Your task is to transcribe all the entries exactly, excluding pictures.

Start of The records

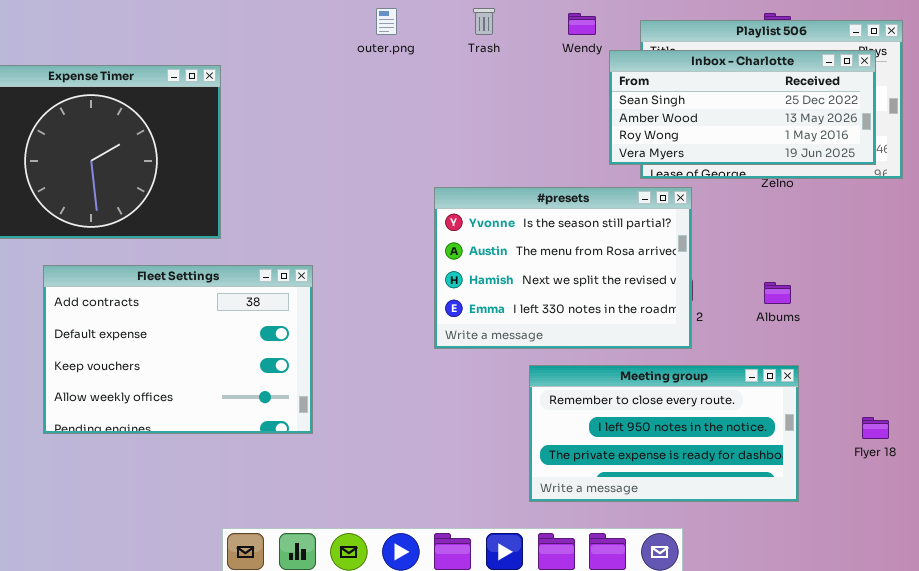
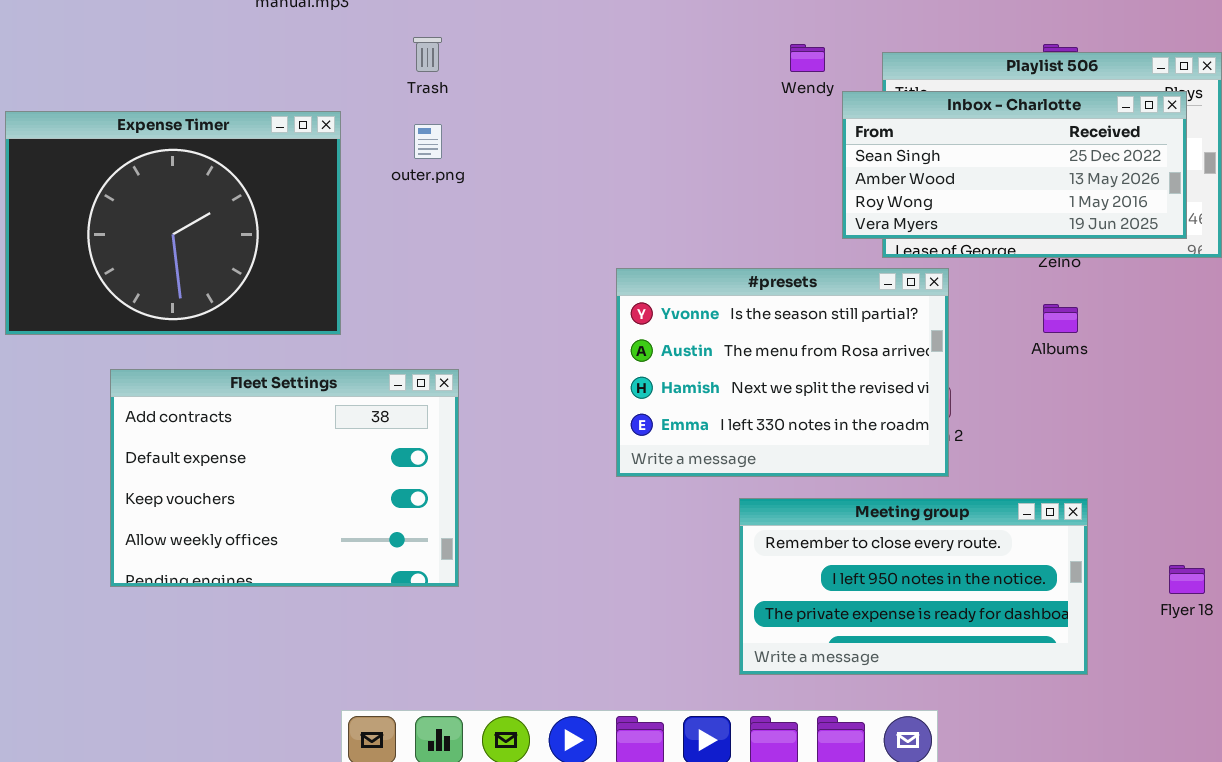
outer.png: [376,8,397,35] -> [414,124,442,159], moved
Trash: [473,8,495,35] -> [413,37,442,72], moved
Albums: [764,282,791,304] -> [1043,304,1078,333], moved

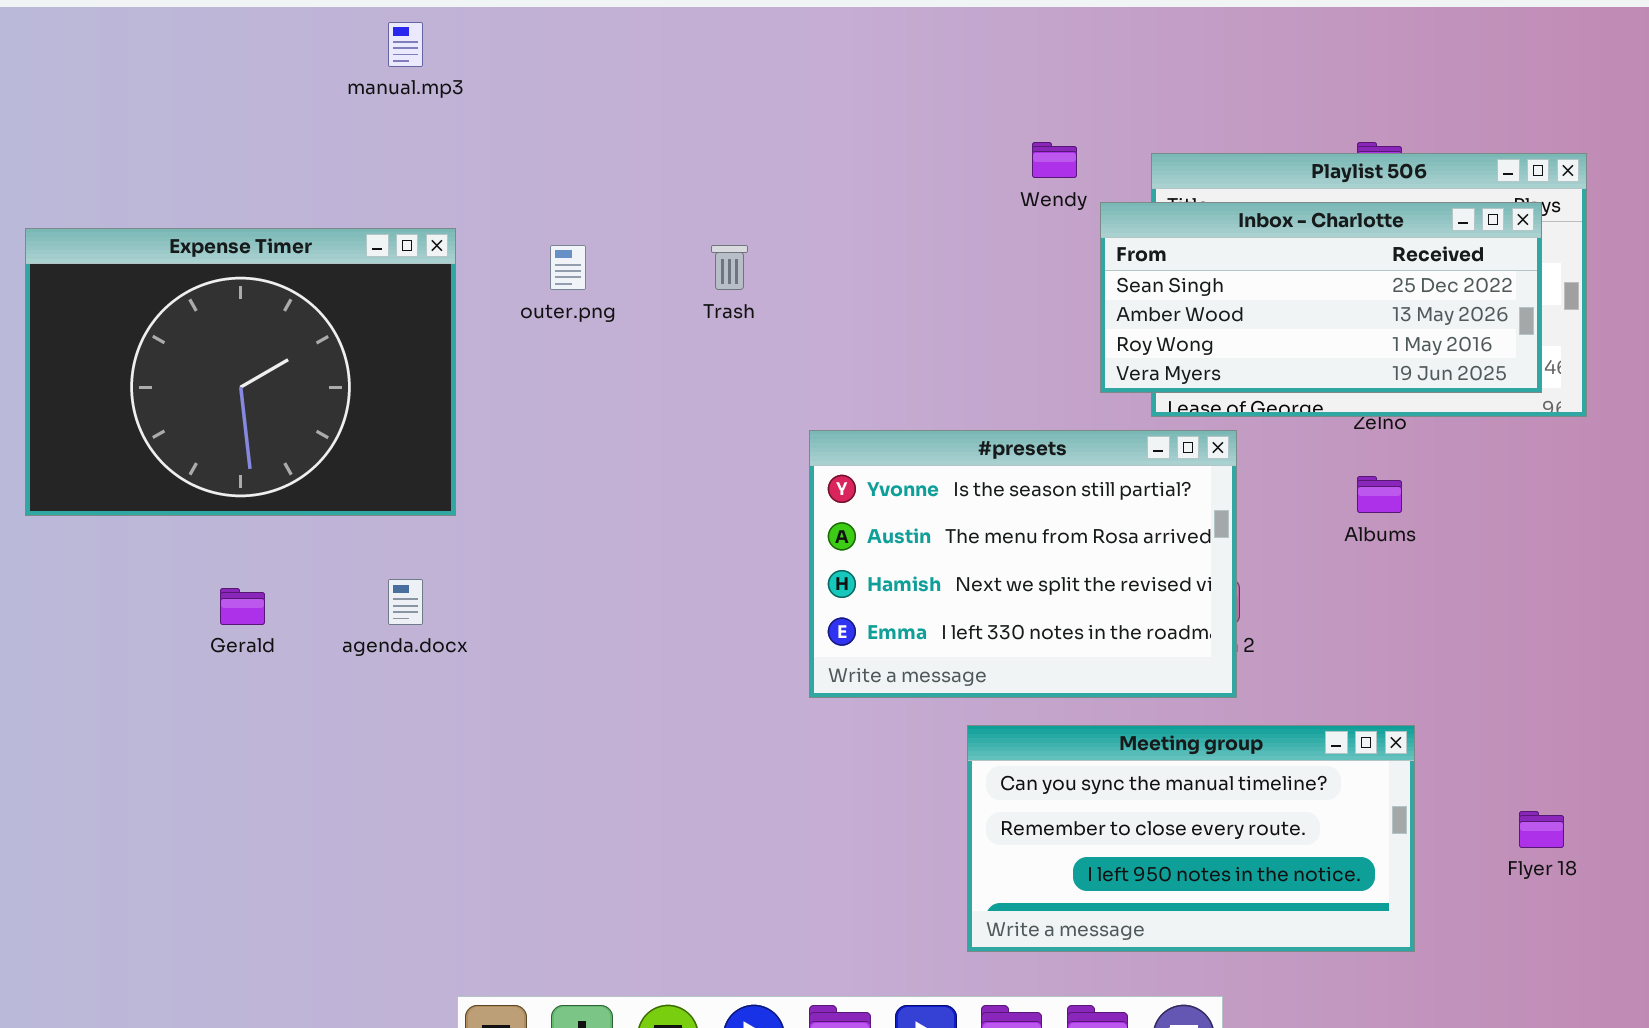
Trash: [413,37,442,72] -> [711,245,748,290], moved
Fleet Settings: [110,369,459,587] -> none, closed
Meeting group: [739,498,1088,675] -> [967,725,1415,952], scrolled up 1 row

End of The records

## Answer to this exercise
outer.png: [376,8,397,35] -> [414,124,442,159], moved
Trash: [473,8,495,35] -> [413,37,442,72], moved
Albums: [764,282,791,304] -> [1043,304,1078,333], moved

Trash: [413,37,442,72] -> [711,245,748,290], moved
Fleet Settings: [110,369,459,587] -> none, closed
Meeting group: [739,498,1088,675] -> [967,725,1415,952], scrolled up 1 row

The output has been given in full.